=== The data ===
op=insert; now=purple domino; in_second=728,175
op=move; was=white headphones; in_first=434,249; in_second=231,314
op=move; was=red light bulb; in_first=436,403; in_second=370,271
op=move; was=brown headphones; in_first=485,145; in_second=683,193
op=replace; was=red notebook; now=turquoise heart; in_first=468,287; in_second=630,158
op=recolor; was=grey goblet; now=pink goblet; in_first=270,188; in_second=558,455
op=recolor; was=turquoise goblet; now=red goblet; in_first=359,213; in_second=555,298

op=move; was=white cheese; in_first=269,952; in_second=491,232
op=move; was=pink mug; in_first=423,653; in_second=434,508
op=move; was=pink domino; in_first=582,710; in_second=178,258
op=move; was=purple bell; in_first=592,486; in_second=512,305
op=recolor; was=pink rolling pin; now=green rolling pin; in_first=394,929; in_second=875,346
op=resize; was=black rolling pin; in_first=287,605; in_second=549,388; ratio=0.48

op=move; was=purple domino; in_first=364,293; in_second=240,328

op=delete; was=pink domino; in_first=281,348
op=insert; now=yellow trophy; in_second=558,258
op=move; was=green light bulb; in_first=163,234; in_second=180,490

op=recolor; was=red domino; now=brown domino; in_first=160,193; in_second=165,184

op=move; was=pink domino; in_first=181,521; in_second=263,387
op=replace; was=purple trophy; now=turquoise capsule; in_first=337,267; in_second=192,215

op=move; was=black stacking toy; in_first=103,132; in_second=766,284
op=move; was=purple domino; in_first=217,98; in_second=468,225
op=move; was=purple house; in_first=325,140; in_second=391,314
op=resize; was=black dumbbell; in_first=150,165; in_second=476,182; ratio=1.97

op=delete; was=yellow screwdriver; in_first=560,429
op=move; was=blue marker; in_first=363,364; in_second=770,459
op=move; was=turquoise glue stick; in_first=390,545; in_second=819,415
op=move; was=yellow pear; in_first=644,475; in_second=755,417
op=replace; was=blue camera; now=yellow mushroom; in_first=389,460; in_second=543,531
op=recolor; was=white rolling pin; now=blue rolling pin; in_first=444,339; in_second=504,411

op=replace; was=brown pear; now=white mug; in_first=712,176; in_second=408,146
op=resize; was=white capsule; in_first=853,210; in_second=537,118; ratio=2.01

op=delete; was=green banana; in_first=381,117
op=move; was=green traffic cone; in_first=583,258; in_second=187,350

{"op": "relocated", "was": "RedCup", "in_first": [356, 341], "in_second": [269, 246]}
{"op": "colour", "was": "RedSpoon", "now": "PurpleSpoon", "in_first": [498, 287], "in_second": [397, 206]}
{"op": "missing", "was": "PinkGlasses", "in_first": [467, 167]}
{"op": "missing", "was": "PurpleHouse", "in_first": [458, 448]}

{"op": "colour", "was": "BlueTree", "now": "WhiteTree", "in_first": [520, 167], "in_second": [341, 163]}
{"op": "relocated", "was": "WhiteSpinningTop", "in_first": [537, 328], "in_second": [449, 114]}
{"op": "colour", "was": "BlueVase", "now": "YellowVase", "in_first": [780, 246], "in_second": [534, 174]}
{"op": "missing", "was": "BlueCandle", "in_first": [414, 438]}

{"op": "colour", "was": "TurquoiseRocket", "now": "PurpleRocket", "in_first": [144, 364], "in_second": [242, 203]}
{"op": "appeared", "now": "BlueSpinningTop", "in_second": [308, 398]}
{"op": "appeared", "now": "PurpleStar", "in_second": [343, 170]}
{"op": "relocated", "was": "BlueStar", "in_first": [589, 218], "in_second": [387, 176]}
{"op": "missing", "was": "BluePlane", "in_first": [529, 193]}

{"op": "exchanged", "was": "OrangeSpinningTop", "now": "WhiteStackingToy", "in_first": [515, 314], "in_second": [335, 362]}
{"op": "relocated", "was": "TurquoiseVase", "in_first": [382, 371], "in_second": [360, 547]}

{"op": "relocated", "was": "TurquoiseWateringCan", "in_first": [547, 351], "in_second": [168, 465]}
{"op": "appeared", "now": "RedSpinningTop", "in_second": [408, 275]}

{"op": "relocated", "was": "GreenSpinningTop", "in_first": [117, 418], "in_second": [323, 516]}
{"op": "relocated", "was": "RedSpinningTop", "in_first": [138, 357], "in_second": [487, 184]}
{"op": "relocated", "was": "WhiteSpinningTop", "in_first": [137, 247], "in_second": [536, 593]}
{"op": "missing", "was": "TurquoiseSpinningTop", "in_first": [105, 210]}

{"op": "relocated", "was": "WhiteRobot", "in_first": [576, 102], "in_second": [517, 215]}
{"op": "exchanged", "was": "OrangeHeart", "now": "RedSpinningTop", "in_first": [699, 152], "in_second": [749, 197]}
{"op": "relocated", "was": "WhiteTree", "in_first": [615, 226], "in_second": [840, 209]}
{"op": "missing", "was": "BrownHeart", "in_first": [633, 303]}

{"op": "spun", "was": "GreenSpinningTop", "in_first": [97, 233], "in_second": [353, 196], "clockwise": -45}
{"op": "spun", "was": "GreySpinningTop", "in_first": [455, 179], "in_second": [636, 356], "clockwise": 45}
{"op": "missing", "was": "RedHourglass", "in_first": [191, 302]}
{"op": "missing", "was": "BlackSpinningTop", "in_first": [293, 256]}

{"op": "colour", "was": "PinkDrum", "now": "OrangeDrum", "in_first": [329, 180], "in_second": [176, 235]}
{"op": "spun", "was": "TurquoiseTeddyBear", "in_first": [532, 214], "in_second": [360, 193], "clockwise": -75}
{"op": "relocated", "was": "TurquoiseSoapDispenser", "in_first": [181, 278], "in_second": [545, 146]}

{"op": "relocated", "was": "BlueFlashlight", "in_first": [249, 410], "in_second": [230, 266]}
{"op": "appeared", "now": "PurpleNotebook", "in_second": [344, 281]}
===
What is being asked = Restate all the material exactly, word for word.

Finished exercise =
op=insert; now=purple domino; in_second=728,175
op=move; was=white headphones; in_first=434,249; in_second=231,314
op=move; was=red light bulb; in_first=436,403; in_second=370,271
op=move; was=brown headphones; in_first=485,145; in_second=683,193
op=replace; was=red notebook; now=turquoise heart; in_first=468,287; in_second=630,158
op=recolor; was=grey goblet; now=pink goblet; in_first=270,188; in_second=558,455
op=recolor; was=turquoise goblet; now=red goblet; in_first=359,213; in_second=555,298

op=move; was=white cheese; in_first=269,952; in_second=491,232
op=move; was=pink mug; in_first=423,653; in_second=434,508
op=move; was=pink domino; in_first=582,710; in_second=178,258
op=move; was=purple bell; in_first=592,486; in_second=512,305
op=recolor; was=pink rolling pin; now=green rolling pin; in_first=394,929; in_second=875,346
op=resize; was=black rolling pin; in_first=287,605; in_second=549,388; ratio=0.48

op=move; was=purple domino; in_first=364,293; in_second=240,328

op=delete; was=pink domino; in_first=281,348
op=insert; now=yellow trophy; in_second=558,258
op=move; was=green light bulb; in_first=163,234; in_second=180,490

op=recolor; was=red domino; now=brown domino; in_first=160,193; in_second=165,184

op=move; was=pink domino; in_first=181,521; in_second=263,387
op=replace; was=purple trophy; now=turquoise capsule; in_first=337,267; in_second=192,215

op=move; was=black stacking toy; in_first=103,132; in_second=766,284
op=move; was=purple domino; in_first=217,98; in_second=468,225
op=move; was=purple house; in_first=325,140; in_second=391,314
op=resize; was=black dumbbell; in_first=150,165; in_second=476,182; ratio=1.97

op=delete; was=yellow screwdriver; in_first=560,429
op=move; was=blue marker; in_first=363,364; in_second=770,459
op=move; was=turquoise glue stick; in_first=390,545; in_second=819,415
op=move; was=yellow pear; in_first=644,475; in_second=755,417
op=replace; was=blue camera; now=yellow mushroom; in_first=389,460; in_second=543,531
op=recolor; was=white rolling pin; now=blue rolling pin; in_first=444,339; in_second=504,411

op=replace; was=brown pear; now=white mug; in_first=712,176; in_second=408,146
op=resize; was=white capsule; in_first=853,210; in_second=537,118; ratio=2.01

op=delete; was=green banana; in_first=381,117
op=move; was=green traffic cone; in_first=583,258; in_second=187,350

{"op": "relocated", "was": "RedCup", "in_first": [356, 341], "in_second": [269, 246]}
{"op": "colour", "was": "RedSpoon", "now": "PurpleSpoon", "in_first": [498, 287], "in_second": [397, 206]}
{"op": "missing", "was": "PinkGlasses", "in_first": [467, 167]}
{"op": "missing", "was": "PurpleHouse", "in_first": [458, 448]}

{"op": "colour", "was": "BlueTree", "now": "WhiteTree", "in_first": [520, 167], "in_second": [341, 163]}
{"op": "relocated", "was": "WhiteSpinningTop", "in_first": [537, 328], "in_second": [449, 114]}
{"op": "colour", "was": "BlueVase", "now": "YellowVase", "in_first": [780, 246], "in_second": [534, 174]}
{"op": "missing", "was": "BlueCandle", "in_first": [414, 438]}

{"op": "colour", "was": "TurquoiseRocket", "now": "PurpleRocket", "in_first": [144, 364], "in_second": [242, 203]}
{"op": "appeared", "now": "BlueSpinningTop", "in_second": [308, 398]}
{"op": "appeared", "now": "PurpleStar", "in_second": [343, 170]}
{"op": "relocated", "was": "BlueStar", "in_first": [589, 218], "in_second": [387, 176]}
{"op": "missing", "was": "BluePlane", "in_first": [529, 193]}

{"op": "exchanged", "was": "OrangeSpinningTop", "now": "WhiteStackingToy", "in_first": [515, 314], "in_second": [335, 362]}
{"op": "relocated", "was": "TurquoiseVase", "in_first": [382, 371], "in_second": [360, 547]}

{"op": "relocated", "was": "TurquoiseWateringCan", "in_first": [547, 351], "in_second": [168, 465]}
{"op": "appeared", "now": "RedSpinningTop", "in_second": [408, 275]}

{"op": "relocated", "was": "GreenSpinningTop", "in_first": [117, 418], "in_second": [323, 516]}
{"op": "relocated", "was": "RedSpinningTop", "in_first": [138, 357], "in_second": [487, 184]}
{"op": "relocated", "was": "WhiteSpinningTop", "in_first": [137, 247], "in_second": [536, 593]}
{"op": "missing", "was": "TurquoiseSpinningTop", "in_first": [105, 210]}

{"op": "relocated", "was": "WhiteRobot", "in_first": [576, 102], "in_second": [517, 215]}
{"op": "exchanged", "was": "OrangeHeart", "now": "RedSpinningTop", "in_first": [699, 152], "in_second": [749, 197]}
{"op": "relocated", "was": "WhiteTree", "in_first": [615, 226], "in_second": [840, 209]}
{"op": "missing", "was": "BrownHeart", "in_first": [633, 303]}

{"op": "spun", "was": "GreenSpinningTop", "in_first": [97, 233], "in_second": [353, 196], "clockwise": -45}
{"op": "spun", "was": "GreySpinningTop", "in_first": [455, 179], "in_second": [636, 356], "clockwise": 45}
{"op": "missing", "was": "RedHourglass", "in_first": [191, 302]}
{"op": "missing", "was": "BlackSpinningTop", "in_first": [293, 256]}

{"op": "colour", "was": "PinkDrum", "now": "OrangeDrum", "in_first": [329, 180], "in_second": [176, 235]}
{"op": "spun", "was": "TurquoiseTeddyBear", "in_first": [532, 214], "in_second": [360, 193], "clockwise": -75}
{"op": "relocated", "was": "TurquoiseSoapDispenser", "in_first": [181, 278], "in_second": [545, 146]}

{"op": "relocated", "was": "BlueFlashlight", "in_first": [249, 410], "in_second": [230, 266]}
{"op": "appeared", "now": "PurpleNotebook", "in_second": [344, 281]}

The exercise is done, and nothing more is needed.